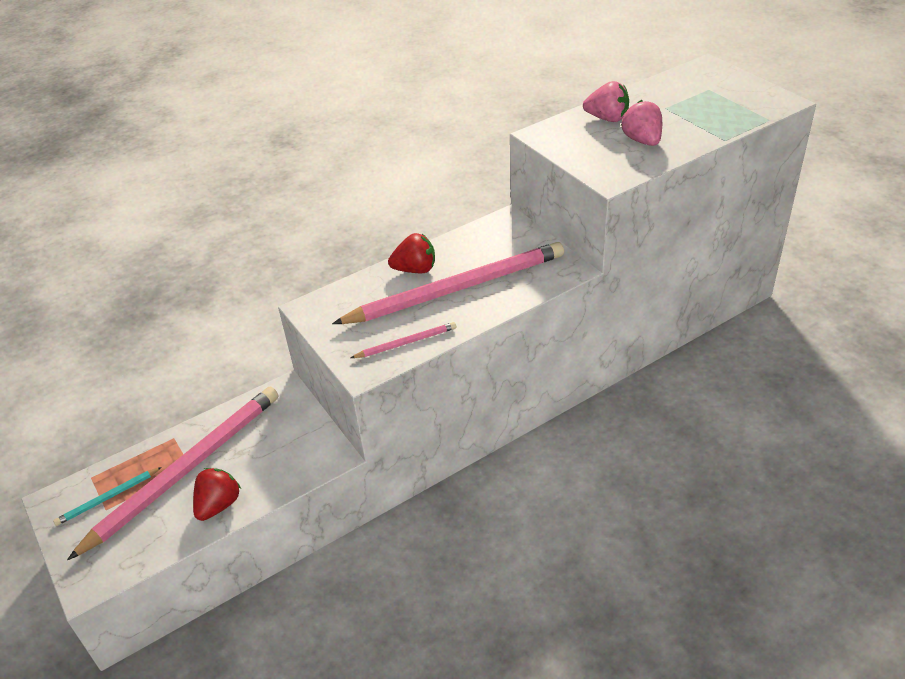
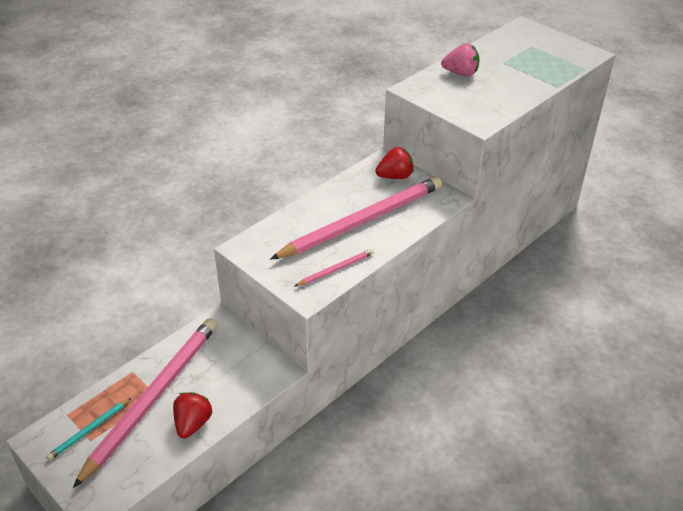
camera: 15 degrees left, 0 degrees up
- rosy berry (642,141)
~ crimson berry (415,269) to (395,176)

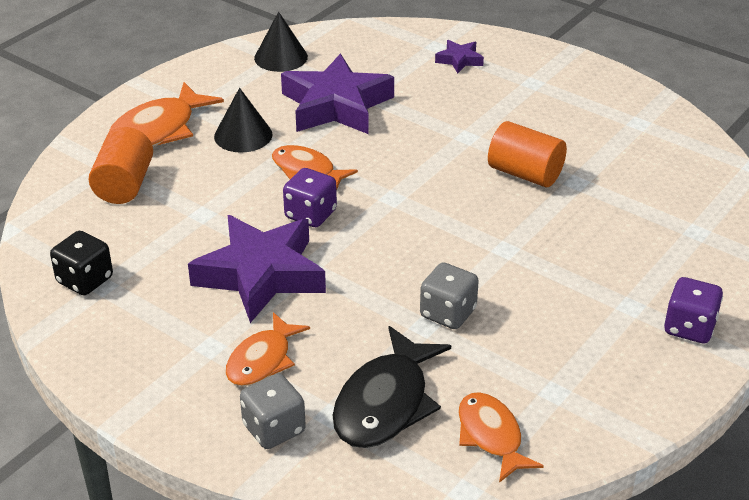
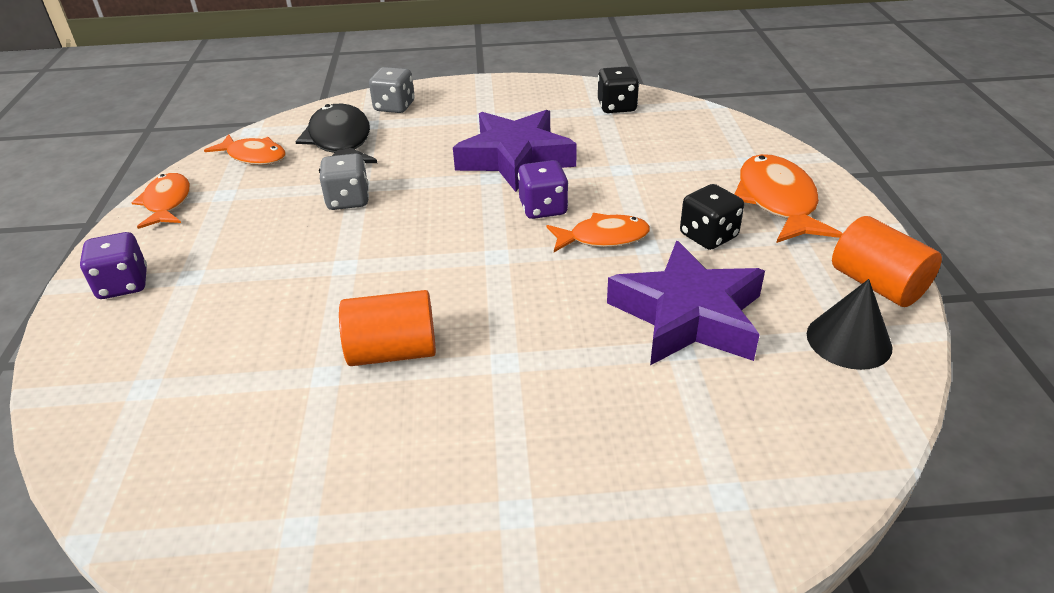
camera: 140 degrees right, 0 degrees up
- royal purple star (459,60)
~ orange cylinder (124,185) to (877,284)
~ orange fish (262,360) to (167,203)
~ black cone (243,135) to black game die (708,236)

> [Problem statement]: Transcribe the entries above verbatim, excluding any image.

> [Output of the task]:
camera: 15 degrees left, 0 degrees up
- rosy berry (642,141)
~ crimson berry (415,269) to (395,176)

camera: 140 degrees right, 0 degrees up
- royal purple star (459,60)
~ orange cylinder (124,185) to (877,284)
~ orange fish (262,360) to (167,203)
~ black cone (243,135) to black game die (708,236)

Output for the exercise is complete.